Task
Copy out every line of the records in which "Polova" can be found.

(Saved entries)

----------------------------------------

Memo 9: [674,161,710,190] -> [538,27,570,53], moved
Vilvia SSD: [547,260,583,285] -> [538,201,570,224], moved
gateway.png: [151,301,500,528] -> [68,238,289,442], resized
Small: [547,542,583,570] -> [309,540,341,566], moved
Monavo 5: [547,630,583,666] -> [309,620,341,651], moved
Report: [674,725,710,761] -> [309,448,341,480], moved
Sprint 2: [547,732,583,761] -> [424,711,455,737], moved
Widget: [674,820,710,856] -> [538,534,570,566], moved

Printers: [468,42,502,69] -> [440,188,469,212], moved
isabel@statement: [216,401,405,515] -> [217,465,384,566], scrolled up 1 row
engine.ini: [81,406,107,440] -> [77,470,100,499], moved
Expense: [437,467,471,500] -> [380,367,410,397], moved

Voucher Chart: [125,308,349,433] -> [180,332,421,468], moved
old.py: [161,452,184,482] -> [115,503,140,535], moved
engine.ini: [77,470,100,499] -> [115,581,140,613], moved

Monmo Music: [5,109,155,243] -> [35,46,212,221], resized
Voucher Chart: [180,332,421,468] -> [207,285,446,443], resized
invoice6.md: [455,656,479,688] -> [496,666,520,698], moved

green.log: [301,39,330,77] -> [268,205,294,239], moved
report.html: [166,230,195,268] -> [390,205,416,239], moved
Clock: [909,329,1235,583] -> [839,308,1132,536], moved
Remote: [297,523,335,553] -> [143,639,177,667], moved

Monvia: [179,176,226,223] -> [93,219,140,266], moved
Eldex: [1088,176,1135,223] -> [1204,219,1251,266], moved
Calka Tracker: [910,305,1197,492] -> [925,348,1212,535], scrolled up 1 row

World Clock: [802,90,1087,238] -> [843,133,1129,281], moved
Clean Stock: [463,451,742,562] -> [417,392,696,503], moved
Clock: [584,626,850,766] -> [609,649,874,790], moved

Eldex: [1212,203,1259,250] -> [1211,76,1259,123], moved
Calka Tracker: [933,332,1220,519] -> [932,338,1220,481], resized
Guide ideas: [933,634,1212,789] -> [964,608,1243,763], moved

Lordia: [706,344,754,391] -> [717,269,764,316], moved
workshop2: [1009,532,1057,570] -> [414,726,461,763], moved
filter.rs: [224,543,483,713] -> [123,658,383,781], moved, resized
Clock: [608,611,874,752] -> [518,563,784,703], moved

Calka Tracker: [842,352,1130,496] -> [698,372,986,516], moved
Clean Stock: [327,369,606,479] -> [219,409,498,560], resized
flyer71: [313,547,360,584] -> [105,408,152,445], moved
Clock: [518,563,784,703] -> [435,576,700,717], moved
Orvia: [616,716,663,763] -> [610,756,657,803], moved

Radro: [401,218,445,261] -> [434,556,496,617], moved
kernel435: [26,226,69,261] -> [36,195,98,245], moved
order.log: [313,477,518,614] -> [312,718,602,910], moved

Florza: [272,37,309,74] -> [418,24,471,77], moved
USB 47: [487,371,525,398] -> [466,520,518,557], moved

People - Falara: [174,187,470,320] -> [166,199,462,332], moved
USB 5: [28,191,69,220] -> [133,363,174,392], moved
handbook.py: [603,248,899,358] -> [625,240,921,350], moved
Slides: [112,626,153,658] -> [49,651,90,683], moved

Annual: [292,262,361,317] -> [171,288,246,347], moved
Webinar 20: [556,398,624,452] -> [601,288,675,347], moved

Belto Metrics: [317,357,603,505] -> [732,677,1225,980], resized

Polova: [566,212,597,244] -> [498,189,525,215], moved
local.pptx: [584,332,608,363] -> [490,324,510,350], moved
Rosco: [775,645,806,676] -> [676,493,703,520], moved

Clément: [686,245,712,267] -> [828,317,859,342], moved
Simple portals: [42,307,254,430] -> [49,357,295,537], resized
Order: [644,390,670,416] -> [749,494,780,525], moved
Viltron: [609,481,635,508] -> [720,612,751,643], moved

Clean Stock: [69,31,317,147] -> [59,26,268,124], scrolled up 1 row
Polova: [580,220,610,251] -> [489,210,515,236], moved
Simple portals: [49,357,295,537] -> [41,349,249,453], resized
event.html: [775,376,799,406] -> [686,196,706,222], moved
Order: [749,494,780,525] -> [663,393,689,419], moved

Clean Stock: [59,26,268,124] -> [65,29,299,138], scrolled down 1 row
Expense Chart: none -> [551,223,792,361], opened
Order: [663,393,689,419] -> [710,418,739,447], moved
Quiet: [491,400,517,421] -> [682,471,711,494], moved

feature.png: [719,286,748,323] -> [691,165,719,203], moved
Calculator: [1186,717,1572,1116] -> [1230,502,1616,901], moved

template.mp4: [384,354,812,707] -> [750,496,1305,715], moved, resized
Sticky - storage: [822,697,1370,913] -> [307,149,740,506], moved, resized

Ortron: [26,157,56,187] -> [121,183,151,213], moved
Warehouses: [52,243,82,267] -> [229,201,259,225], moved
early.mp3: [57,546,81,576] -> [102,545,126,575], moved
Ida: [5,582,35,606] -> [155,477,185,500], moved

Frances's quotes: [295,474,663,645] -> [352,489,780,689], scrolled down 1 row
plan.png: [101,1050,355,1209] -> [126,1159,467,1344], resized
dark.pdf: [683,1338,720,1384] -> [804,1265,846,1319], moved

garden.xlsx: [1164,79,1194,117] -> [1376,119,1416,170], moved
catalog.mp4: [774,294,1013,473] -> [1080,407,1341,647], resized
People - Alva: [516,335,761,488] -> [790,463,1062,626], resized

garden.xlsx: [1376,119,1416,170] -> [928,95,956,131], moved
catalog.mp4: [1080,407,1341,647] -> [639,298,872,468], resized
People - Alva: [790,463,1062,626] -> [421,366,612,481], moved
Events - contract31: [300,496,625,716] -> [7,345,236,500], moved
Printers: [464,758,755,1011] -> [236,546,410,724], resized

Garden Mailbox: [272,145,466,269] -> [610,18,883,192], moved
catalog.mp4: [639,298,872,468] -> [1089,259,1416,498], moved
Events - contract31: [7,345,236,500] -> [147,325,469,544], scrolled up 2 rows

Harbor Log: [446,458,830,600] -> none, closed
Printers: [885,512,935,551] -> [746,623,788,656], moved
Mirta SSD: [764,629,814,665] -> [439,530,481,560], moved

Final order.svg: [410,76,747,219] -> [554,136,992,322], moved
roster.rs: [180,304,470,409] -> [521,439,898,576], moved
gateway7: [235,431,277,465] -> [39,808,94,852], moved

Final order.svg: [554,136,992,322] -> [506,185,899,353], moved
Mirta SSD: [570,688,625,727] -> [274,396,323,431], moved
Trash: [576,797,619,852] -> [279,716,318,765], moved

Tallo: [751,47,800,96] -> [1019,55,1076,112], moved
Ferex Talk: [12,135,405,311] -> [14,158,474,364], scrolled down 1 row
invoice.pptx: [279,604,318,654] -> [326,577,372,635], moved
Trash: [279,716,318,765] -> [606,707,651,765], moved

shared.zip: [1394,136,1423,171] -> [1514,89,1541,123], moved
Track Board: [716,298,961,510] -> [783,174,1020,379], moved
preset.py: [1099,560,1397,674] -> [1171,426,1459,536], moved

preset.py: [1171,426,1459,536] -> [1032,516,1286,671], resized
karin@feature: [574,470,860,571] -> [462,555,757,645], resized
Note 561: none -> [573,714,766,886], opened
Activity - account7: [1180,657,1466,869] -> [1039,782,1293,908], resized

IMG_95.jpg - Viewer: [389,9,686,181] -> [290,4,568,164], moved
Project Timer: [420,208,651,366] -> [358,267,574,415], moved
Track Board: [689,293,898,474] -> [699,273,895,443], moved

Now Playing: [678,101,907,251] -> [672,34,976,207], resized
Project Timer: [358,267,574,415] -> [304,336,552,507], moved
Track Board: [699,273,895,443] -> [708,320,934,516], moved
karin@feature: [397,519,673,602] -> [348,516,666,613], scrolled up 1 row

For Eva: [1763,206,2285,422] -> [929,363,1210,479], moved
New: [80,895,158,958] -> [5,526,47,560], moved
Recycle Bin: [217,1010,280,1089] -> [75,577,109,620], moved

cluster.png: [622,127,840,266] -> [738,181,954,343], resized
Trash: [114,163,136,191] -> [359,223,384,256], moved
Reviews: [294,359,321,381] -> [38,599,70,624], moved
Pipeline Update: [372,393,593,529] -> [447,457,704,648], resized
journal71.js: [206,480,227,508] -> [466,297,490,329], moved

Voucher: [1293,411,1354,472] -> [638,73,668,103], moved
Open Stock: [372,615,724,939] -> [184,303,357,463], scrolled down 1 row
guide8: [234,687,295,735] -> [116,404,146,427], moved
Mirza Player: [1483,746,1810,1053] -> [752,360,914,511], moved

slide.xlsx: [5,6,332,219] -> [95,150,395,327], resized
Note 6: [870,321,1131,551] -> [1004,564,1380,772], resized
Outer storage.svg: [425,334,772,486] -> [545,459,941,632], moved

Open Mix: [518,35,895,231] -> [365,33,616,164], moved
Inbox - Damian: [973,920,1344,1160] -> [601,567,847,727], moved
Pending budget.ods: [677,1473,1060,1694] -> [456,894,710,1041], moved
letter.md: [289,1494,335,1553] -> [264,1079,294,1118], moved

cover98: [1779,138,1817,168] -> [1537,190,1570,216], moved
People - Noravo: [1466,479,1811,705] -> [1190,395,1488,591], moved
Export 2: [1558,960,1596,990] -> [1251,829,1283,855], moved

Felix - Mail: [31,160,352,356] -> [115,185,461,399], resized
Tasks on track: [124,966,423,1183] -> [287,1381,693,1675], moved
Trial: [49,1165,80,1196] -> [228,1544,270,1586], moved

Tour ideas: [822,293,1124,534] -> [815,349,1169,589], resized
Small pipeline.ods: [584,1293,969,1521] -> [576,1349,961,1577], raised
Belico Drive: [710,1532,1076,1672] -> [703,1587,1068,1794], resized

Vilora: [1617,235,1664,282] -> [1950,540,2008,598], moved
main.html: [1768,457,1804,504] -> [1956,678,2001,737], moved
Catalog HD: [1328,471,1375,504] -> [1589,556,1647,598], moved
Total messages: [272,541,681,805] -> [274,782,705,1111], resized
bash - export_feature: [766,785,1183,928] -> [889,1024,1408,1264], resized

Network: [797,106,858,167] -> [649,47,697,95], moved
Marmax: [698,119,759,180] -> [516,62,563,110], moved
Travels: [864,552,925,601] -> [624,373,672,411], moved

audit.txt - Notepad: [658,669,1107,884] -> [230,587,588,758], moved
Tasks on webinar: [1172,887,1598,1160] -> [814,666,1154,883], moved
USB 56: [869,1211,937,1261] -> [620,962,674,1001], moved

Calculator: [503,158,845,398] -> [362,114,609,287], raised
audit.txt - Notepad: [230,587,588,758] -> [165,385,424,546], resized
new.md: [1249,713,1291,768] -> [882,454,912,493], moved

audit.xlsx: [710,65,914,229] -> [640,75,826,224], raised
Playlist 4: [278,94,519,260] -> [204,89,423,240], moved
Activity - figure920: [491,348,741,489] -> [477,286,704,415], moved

----------------------------------------

Task result
Polova: [566,212,597,244] -> [498,189,525,215], moved
Polova: [580,220,610,251] -> [489,210,515,236], moved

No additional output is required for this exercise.